**Work item**
Transcribe the listing below only from the line with "red L-shape: (322, 42) -> (263, 28), moved" up to and including the line with "brown L-shape: (250, 760)".
# # # # #
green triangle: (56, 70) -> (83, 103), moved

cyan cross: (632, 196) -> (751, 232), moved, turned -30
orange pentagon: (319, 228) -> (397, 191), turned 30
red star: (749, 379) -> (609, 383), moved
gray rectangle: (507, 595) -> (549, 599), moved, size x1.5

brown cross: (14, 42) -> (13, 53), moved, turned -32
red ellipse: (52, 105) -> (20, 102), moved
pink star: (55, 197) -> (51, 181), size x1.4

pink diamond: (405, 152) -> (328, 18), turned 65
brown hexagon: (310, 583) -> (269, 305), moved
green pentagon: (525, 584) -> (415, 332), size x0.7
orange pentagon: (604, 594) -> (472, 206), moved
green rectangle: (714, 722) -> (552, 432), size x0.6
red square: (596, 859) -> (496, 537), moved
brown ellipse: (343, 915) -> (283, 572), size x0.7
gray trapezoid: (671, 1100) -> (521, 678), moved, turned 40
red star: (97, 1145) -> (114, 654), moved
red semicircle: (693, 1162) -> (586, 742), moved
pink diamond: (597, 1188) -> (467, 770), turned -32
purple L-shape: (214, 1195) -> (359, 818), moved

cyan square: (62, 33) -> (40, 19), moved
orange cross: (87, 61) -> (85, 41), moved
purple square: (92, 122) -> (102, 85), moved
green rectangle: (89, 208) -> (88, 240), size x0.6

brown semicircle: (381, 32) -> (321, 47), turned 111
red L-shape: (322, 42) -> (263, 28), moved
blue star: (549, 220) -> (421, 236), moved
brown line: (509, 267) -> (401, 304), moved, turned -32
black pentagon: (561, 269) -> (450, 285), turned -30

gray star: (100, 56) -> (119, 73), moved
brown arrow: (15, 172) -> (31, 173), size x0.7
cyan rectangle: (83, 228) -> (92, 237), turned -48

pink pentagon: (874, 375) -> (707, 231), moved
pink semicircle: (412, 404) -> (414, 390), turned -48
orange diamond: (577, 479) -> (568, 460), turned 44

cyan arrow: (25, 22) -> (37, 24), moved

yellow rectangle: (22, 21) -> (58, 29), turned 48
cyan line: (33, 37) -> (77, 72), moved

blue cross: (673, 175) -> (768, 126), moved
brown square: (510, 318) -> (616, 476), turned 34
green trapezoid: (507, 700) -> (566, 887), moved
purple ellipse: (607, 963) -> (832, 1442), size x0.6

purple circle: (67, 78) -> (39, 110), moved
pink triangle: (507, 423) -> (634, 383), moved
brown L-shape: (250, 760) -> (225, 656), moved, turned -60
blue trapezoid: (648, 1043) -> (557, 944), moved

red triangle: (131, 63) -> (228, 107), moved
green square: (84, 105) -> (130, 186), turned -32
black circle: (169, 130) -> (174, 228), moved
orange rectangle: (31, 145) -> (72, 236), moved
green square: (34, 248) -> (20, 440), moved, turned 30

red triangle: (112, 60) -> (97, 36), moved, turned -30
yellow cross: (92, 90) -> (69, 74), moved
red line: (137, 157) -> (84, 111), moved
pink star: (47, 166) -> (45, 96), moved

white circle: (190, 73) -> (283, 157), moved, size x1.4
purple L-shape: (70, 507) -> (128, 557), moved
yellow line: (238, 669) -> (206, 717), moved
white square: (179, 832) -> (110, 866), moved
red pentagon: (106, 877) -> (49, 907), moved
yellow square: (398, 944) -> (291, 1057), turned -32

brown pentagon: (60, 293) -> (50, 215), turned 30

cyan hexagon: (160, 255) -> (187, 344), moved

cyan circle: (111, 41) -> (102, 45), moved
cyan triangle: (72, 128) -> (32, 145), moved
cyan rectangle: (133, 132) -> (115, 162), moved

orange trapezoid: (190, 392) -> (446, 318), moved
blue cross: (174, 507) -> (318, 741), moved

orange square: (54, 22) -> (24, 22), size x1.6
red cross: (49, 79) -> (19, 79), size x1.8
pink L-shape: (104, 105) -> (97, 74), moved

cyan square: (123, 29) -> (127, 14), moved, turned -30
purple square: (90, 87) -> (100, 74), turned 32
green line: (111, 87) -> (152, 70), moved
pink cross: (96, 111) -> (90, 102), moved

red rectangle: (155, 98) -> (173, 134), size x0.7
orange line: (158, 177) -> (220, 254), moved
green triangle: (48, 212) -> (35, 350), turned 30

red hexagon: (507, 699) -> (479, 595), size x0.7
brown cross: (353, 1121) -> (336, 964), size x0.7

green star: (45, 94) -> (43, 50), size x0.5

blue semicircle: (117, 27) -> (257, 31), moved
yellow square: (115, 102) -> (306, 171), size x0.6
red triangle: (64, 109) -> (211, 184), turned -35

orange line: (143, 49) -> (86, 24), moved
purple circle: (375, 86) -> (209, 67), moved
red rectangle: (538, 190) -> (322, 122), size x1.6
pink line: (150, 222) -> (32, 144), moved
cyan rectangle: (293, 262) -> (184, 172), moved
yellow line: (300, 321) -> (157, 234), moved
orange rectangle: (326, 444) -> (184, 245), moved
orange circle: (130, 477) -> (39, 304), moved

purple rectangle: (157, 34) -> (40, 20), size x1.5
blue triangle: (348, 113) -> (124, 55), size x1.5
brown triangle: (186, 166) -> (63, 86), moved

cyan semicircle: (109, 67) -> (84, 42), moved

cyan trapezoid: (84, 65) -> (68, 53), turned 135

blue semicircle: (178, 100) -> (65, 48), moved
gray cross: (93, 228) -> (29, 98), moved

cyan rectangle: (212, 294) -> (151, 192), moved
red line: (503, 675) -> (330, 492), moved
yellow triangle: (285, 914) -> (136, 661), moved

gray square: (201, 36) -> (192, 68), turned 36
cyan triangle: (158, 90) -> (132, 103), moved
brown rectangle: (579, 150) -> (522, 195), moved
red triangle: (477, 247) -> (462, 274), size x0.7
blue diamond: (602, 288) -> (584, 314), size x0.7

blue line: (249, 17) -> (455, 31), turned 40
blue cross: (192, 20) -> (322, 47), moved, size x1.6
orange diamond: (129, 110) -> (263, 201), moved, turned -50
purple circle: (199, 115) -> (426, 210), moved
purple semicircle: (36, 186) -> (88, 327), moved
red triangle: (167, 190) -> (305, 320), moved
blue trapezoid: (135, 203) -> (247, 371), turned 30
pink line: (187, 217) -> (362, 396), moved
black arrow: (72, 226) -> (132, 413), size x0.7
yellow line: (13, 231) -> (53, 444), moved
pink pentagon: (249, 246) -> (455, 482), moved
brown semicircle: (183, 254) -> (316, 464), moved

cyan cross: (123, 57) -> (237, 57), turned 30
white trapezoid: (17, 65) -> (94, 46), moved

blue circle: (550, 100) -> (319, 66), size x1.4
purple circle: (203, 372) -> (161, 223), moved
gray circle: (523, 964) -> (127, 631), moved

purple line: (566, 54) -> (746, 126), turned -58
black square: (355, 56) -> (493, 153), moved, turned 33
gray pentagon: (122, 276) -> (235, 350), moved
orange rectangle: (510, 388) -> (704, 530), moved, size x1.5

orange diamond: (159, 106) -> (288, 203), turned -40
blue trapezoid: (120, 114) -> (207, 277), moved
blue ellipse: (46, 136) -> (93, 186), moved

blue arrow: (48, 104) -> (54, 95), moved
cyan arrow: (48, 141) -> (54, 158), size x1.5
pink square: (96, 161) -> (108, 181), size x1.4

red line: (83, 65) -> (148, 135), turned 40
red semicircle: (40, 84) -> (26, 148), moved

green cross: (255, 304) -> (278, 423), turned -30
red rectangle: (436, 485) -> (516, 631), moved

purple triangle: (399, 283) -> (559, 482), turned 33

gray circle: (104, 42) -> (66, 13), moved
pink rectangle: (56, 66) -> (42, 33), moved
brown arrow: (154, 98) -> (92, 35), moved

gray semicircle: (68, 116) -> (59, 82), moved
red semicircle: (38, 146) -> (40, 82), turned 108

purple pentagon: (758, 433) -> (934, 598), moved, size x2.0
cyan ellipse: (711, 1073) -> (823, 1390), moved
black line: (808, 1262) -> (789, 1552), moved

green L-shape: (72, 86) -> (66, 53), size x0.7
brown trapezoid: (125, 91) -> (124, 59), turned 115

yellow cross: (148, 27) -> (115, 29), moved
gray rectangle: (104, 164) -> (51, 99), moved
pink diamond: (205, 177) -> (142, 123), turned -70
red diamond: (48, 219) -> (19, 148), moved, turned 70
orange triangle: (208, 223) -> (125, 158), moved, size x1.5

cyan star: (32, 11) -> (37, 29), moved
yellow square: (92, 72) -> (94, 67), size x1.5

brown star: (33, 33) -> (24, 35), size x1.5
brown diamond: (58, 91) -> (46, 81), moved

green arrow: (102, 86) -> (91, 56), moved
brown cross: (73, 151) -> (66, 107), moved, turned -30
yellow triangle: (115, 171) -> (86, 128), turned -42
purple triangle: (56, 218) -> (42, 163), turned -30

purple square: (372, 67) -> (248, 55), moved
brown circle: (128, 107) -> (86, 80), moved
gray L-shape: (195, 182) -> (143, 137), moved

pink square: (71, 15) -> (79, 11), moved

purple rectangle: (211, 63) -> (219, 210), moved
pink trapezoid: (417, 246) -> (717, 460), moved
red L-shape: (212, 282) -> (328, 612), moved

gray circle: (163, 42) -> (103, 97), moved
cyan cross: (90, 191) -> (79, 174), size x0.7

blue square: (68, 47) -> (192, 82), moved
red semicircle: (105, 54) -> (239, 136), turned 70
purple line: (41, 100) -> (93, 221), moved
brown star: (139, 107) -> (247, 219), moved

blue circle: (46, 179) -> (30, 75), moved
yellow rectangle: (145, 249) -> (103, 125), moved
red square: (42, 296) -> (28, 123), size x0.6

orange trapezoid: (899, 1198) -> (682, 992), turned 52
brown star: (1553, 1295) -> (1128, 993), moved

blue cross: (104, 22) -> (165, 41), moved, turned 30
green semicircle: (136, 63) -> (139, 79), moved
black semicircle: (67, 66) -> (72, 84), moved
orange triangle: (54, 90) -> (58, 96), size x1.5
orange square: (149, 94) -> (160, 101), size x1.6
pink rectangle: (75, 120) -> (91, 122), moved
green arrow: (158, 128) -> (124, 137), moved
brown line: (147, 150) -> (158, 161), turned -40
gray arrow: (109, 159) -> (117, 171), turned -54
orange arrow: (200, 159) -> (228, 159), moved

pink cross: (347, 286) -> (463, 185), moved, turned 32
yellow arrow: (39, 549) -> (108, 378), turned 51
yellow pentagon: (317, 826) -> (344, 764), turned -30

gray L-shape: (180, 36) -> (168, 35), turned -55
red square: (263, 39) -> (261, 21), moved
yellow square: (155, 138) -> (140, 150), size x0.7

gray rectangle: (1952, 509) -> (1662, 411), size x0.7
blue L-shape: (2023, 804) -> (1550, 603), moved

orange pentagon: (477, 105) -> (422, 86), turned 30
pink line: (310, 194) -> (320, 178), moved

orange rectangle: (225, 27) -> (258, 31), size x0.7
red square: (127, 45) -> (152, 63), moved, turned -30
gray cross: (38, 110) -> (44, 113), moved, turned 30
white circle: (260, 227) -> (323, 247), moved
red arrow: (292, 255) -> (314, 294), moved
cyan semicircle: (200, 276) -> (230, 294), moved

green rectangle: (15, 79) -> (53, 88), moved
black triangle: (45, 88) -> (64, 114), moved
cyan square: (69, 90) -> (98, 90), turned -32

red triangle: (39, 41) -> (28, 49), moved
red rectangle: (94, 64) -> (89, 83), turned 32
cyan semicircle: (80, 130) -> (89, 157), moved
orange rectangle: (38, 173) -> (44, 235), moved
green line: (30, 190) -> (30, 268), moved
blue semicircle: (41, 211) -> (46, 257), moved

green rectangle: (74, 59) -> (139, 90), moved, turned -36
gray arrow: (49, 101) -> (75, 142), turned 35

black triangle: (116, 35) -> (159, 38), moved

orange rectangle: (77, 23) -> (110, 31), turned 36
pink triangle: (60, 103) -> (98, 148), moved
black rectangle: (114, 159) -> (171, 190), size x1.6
# # # # #
**Output**
red L-shape: (322, 42) -> (263, 28), moved
blue star: (549, 220) -> (421, 236), moved
brown line: (509, 267) -> (401, 304), moved, turned -32
black pentagon: (561, 269) -> (450, 285), turned -30

gray star: (100, 56) -> (119, 73), moved
brown arrow: (15, 172) -> (31, 173), size x0.7
cyan rectangle: (83, 228) -> (92, 237), turned -48

pink pentagon: (874, 375) -> (707, 231), moved
pink semicircle: (412, 404) -> (414, 390), turned -48
orange diamond: (577, 479) -> (568, 460), turned 44

cyan arrow: (25, 22) -> (37, 24), moved

yellow rectangle: (22, 21) -> (58, 29), turned 48
cyan line: (33, 37) -> (77, 72), moved

blue cross: (673, 175) -> (768, 126), moved
brown square: (510, 318) -> (616, 476), turned 34
green trapezoid: (507, 700) -> (566, 887), moved
purple ellipse: (607, 963) -> (832, 1442), size x0.6

purple circle: (67, 78) -> (39, 110), moved
pink triangle: (507, 423) -> (634, 383), moved
brown L-shape: (250, 760) -> (225, 656), moved, turned -60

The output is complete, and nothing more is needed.